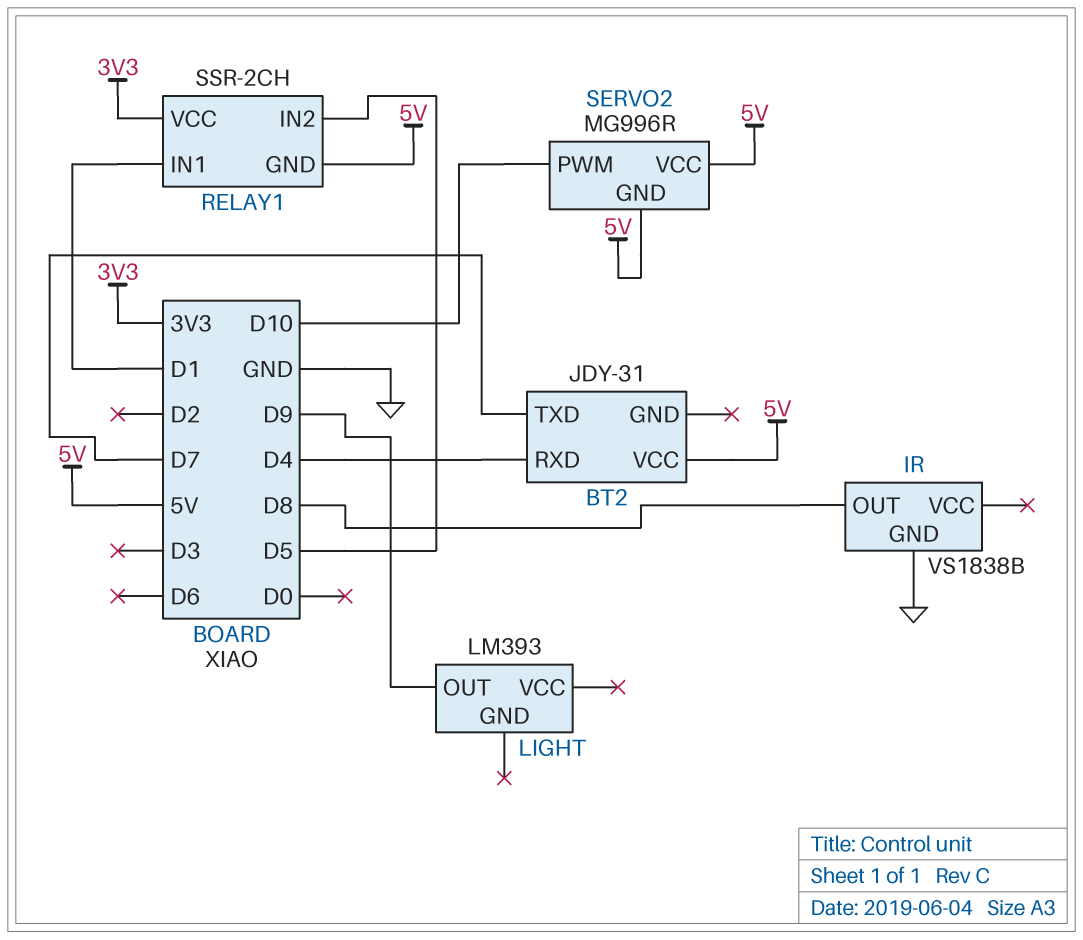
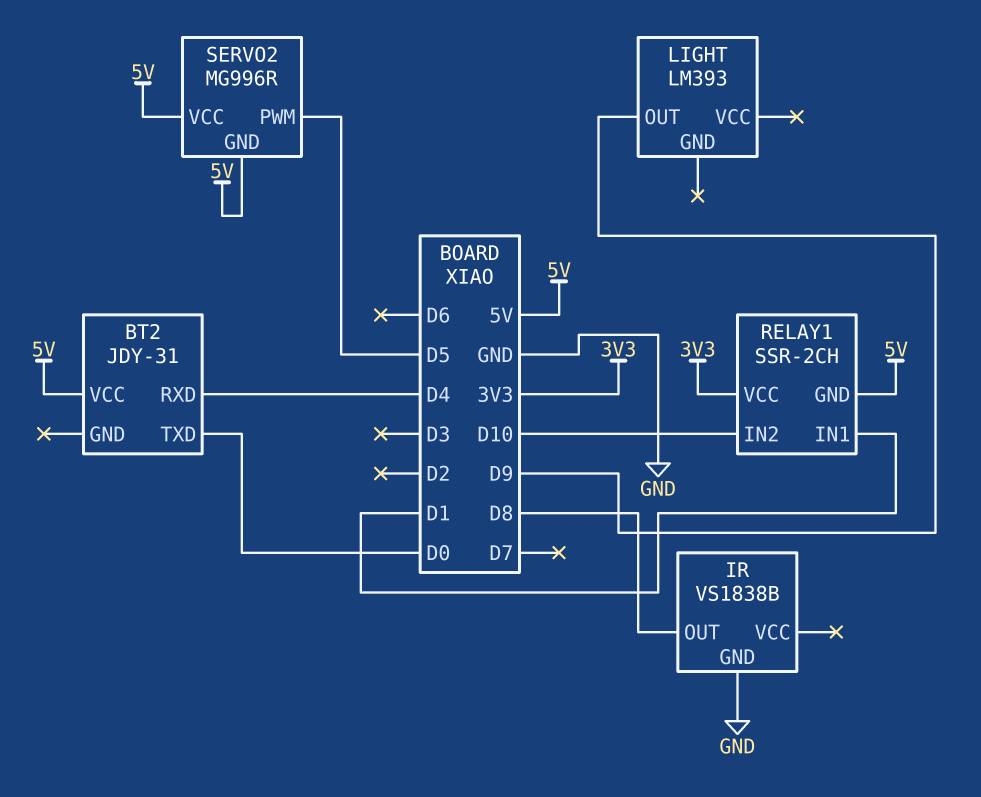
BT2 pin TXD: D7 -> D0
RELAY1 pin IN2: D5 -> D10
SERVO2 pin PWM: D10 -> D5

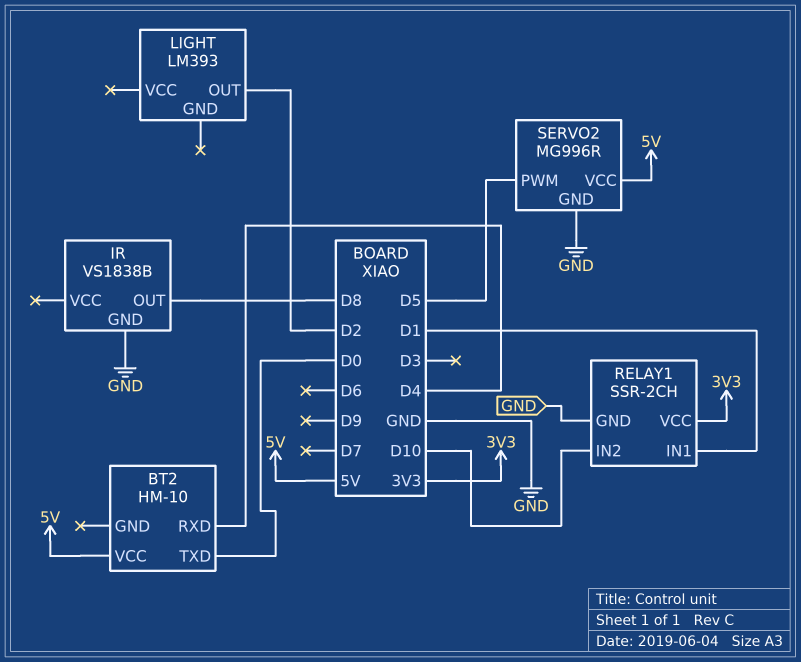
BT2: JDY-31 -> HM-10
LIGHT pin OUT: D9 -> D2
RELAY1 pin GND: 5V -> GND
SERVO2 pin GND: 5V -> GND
....
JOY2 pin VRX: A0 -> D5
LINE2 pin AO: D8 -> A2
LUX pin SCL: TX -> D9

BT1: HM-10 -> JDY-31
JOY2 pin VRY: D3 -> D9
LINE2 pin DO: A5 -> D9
....
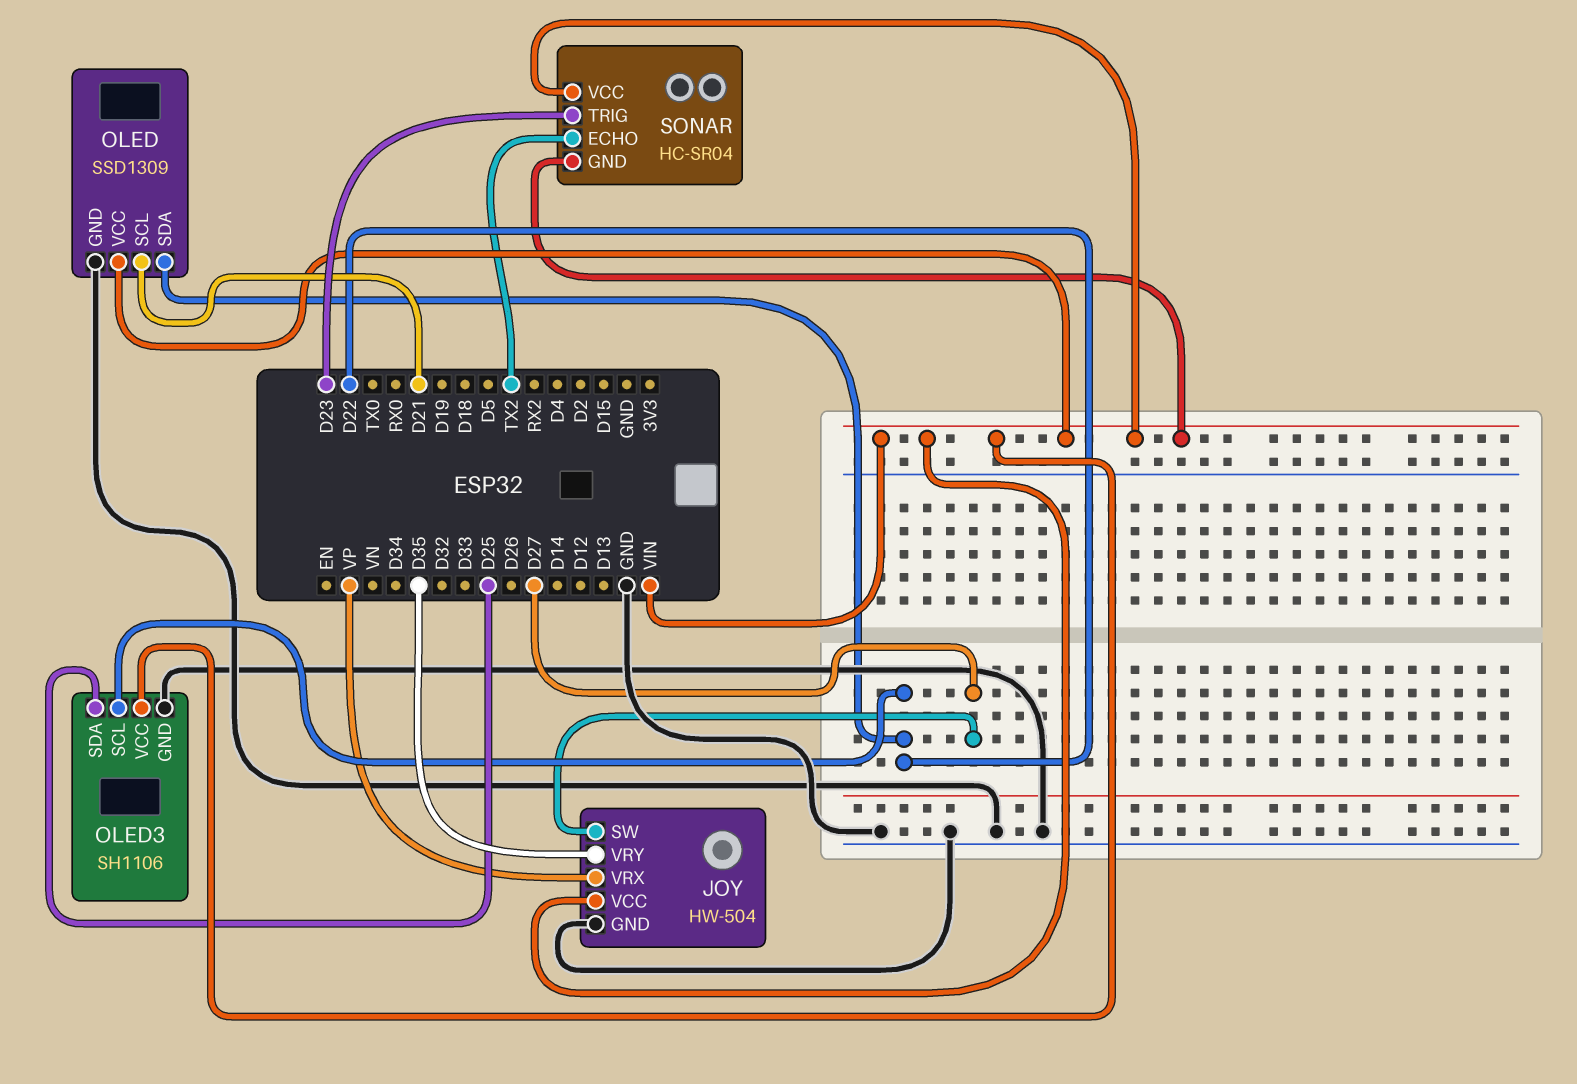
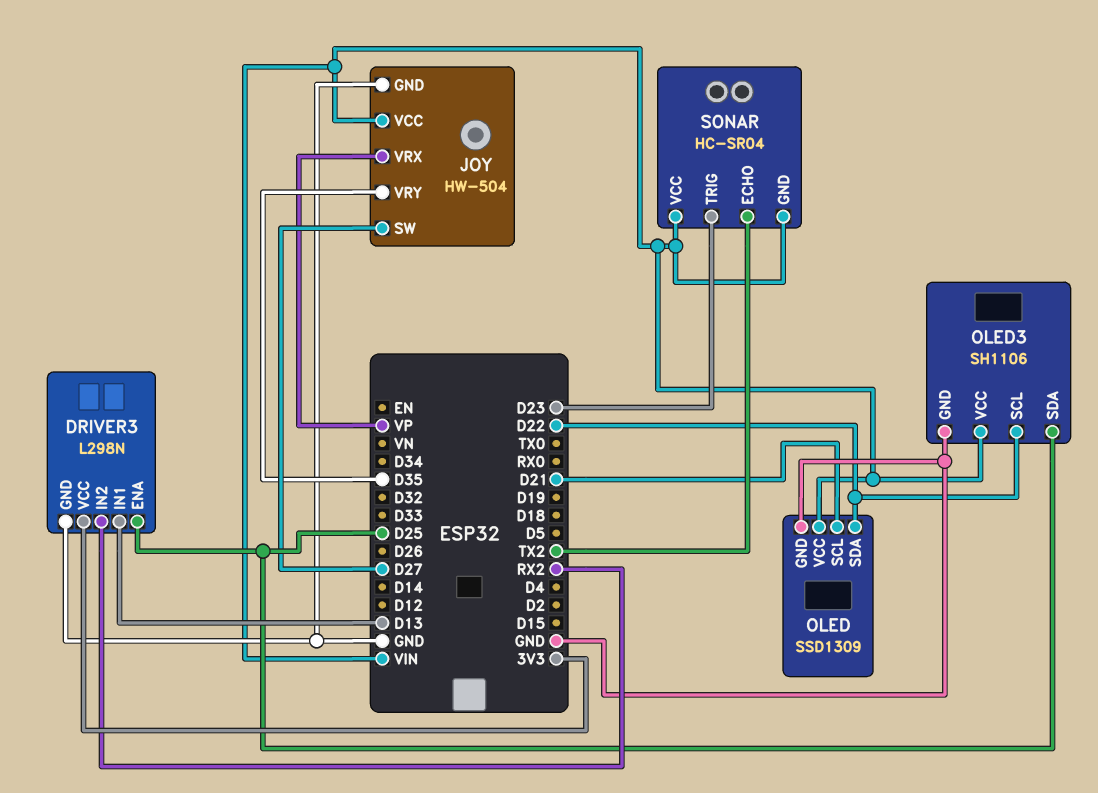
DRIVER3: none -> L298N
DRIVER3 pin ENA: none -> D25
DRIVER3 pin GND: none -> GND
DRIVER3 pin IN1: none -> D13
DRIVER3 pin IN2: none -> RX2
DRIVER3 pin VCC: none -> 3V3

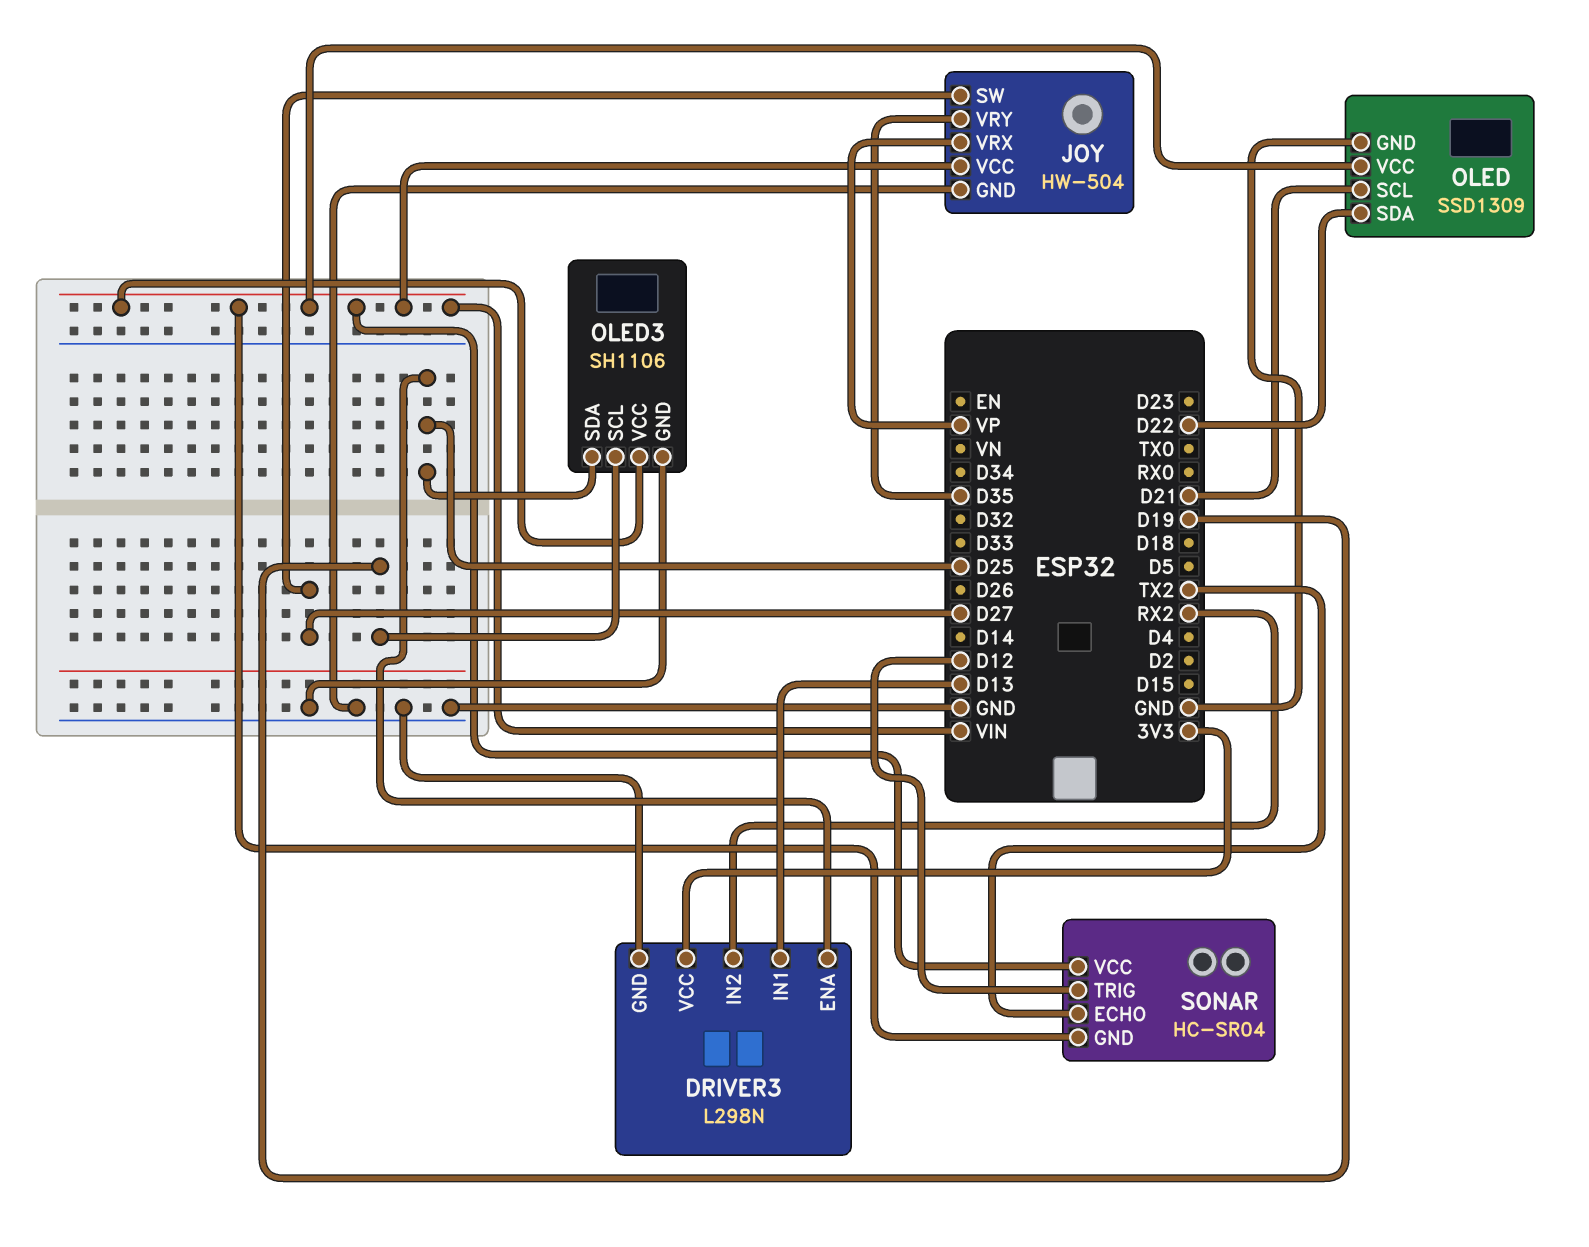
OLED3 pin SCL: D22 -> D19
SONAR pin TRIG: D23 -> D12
....
■ WORK ORDER: The exact lines of the material above starting at the one that contains "BT2: JDY-31 -> HM-10" and ending at the one that contains "SERVO2 pin GND: 5V -> GND" are what to retype; leave out everything else.

■ SOLUTION TO THE EXERCISE:
BT2: JDY-31 -> HM-10
LIGHT pin OUT: D9 -> D2
RELAY1 pin GND: 5V -> GND
SERVO2 pin GND: 5V -> GND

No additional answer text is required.